*** Opening EXERCISE INPUTS ***
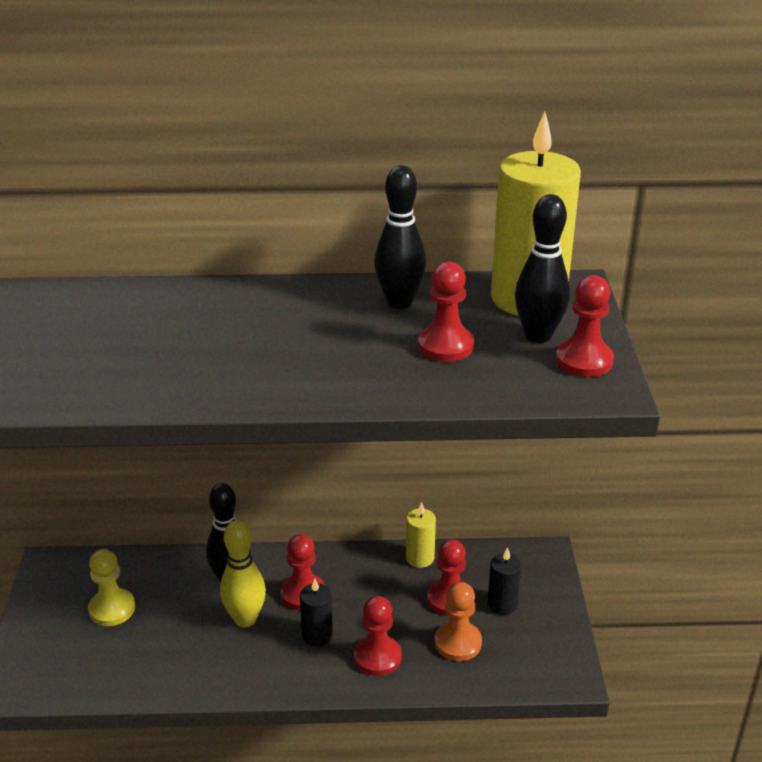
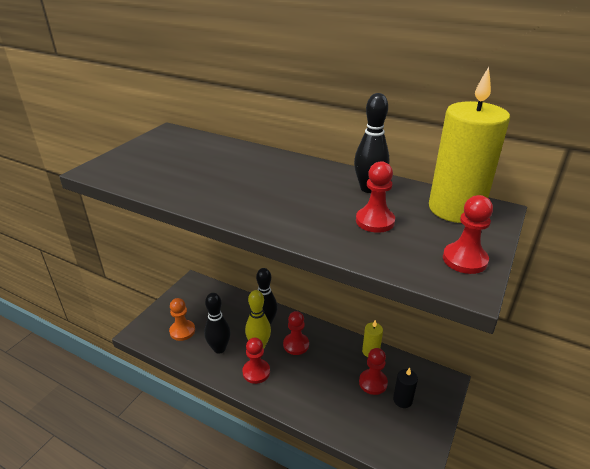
camera: 30 degrees right, 0 degrees up
(112, 609) = (203, 313): yellow pawn -> none
(317, 635) = (288, 371): black candle -> none
(377, 657) = (311, 398): red pawn -> red pawn (256, 372)
(458, 643) = (361, 411): orange pawn -> orange pawn (182, 331)
(538, 335) = (443, 233): black bowling pin -> black bowling pin (219, 348)

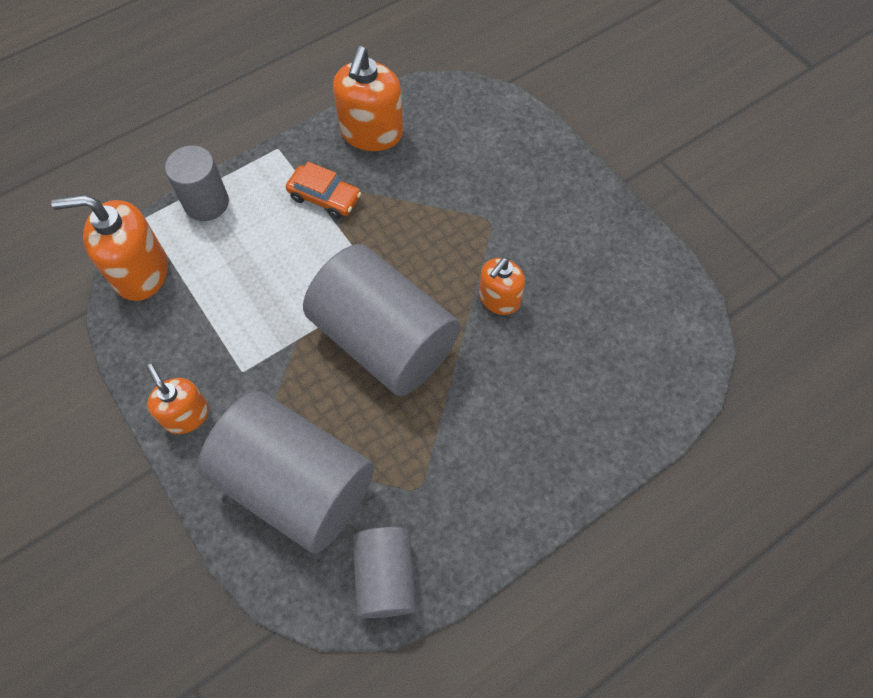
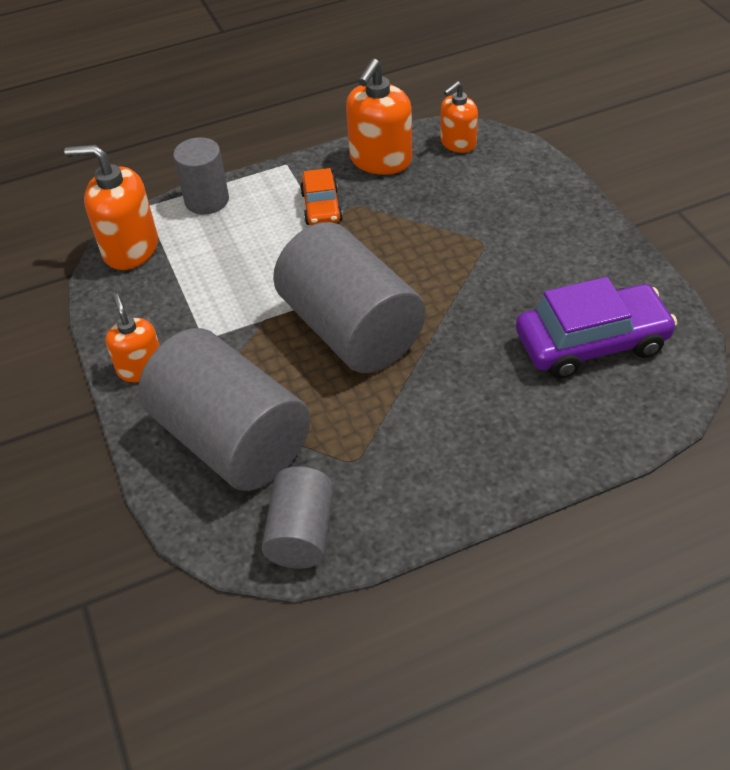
camera: 15 degrees right, 15 degrees down
(325, 197) = (321, 207): orange car -> orange car turned 45 degrees clockwise
(499, 299) = (477, 309): orange soap dispenser -> orange soap dispenser (458, 143)
(610, 322) = (591, 342): none -> purple car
*** Closing EXERCISE INPUTS ***
PROBLEM STATEMENT » Every line from the one containing "(317, 635) = (288, 371): black candle -> none" through the end of the listing is to be copied exactly; the pictures are not.

WRITTEN RESPONSE »
(317, 635) = (288, 371): black candle -> none
(377, 657) = (311, 398): red pawn -> red pawn (256, 372)
(458, 643) = (361, 411): orange pawn -> orange pawn (182, 331)
(538, 335) = (443, 233): black bowling pin -> black bowling pin (219, 348)

camera: 15 degrees right, 15 degrees down
(325, 197) = (321, 207): orange car -> orange car turned 45 degrees clockwise
(499, 299) = (477, 309): orange soap dispenser -> orange soap dispenser (458, 143)
(610, 322) = (591, 342): none -> purple car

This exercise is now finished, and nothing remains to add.